Records for the task:
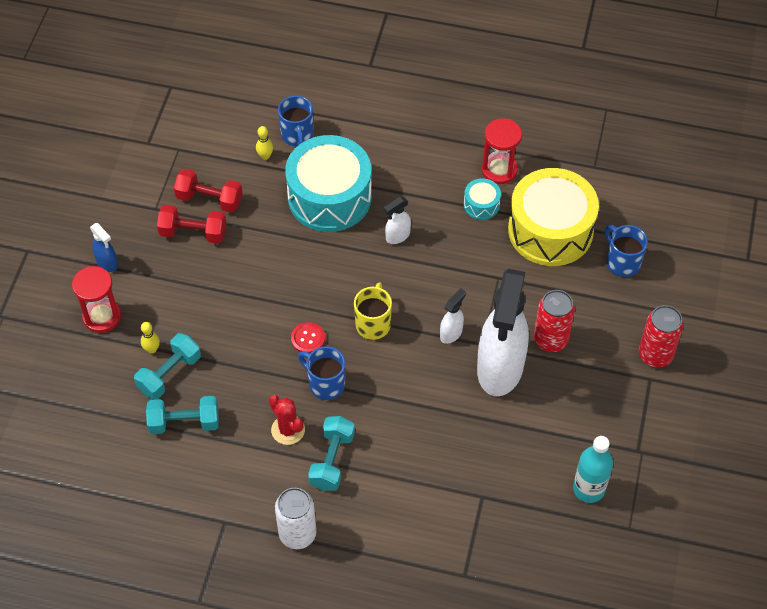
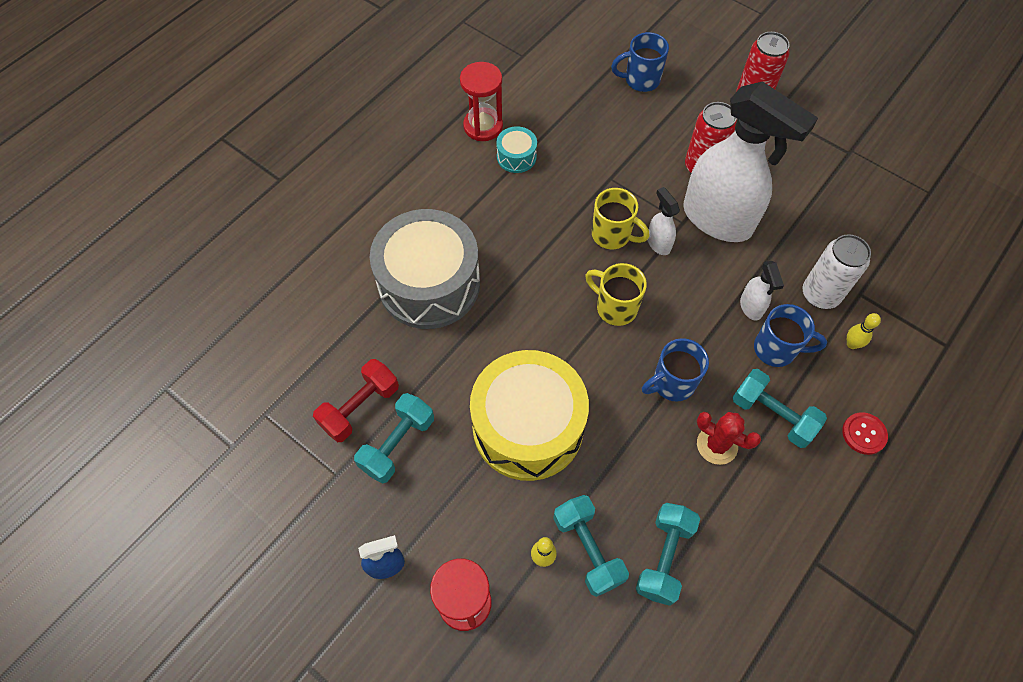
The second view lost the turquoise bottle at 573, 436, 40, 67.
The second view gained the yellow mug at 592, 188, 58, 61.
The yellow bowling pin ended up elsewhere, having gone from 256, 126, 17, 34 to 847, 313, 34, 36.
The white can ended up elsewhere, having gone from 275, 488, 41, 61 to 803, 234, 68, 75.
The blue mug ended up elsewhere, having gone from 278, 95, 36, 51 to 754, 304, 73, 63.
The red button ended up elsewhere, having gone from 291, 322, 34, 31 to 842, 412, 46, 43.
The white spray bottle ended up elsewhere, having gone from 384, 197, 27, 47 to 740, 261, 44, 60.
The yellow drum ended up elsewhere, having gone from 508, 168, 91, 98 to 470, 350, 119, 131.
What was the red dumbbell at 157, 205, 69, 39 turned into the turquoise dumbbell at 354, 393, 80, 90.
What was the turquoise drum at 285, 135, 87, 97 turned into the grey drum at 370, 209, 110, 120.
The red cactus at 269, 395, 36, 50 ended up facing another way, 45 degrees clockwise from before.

What you are asked to do:
Could you give the material above again, exactly and without its pictures?

Answer to this exercise:
The second view lost the turquoise bottle at 573, 436, 40, 67.
The second view gained the yellow mug at 592, 188, 58, 61.
The yellow bowling pin ended up elsewhere, having gone from 256, 126, 17, 34 to 847, 313, 34, 36.
The white can ended up elsewhere, having gone from 275, 488, 41, 61 to 803, 234, 68, 75.
The blue mug ended up elsewhere, having gone from 278, 95, 36, 51 to 754, 304, 73, 63.
The red button ended up elsewhere, having gone from 291, 322, 34, 31 to 842, 412, 46, 43.
The white spray bottle ended up elsewhere, having gone from 384, 197, 27, 47 to 740, 261, 44, 60.
The yellow drum ended up elsewhere, having gone from 508, 168, 91, 98 to 470, 350, 119, 131.
What was the red dumbbell at 157, 205, 69, 39 turned into the turquoise dumbbell at 354, 393, 80, 90.
What was the turquoise drum at 285, 135, 87, 97 turned into the grey drum at 370, 209, 110, 120.
The red cactus at 269, 395, 36, 50 ended up facing another way, 45 degrees clockwise from before.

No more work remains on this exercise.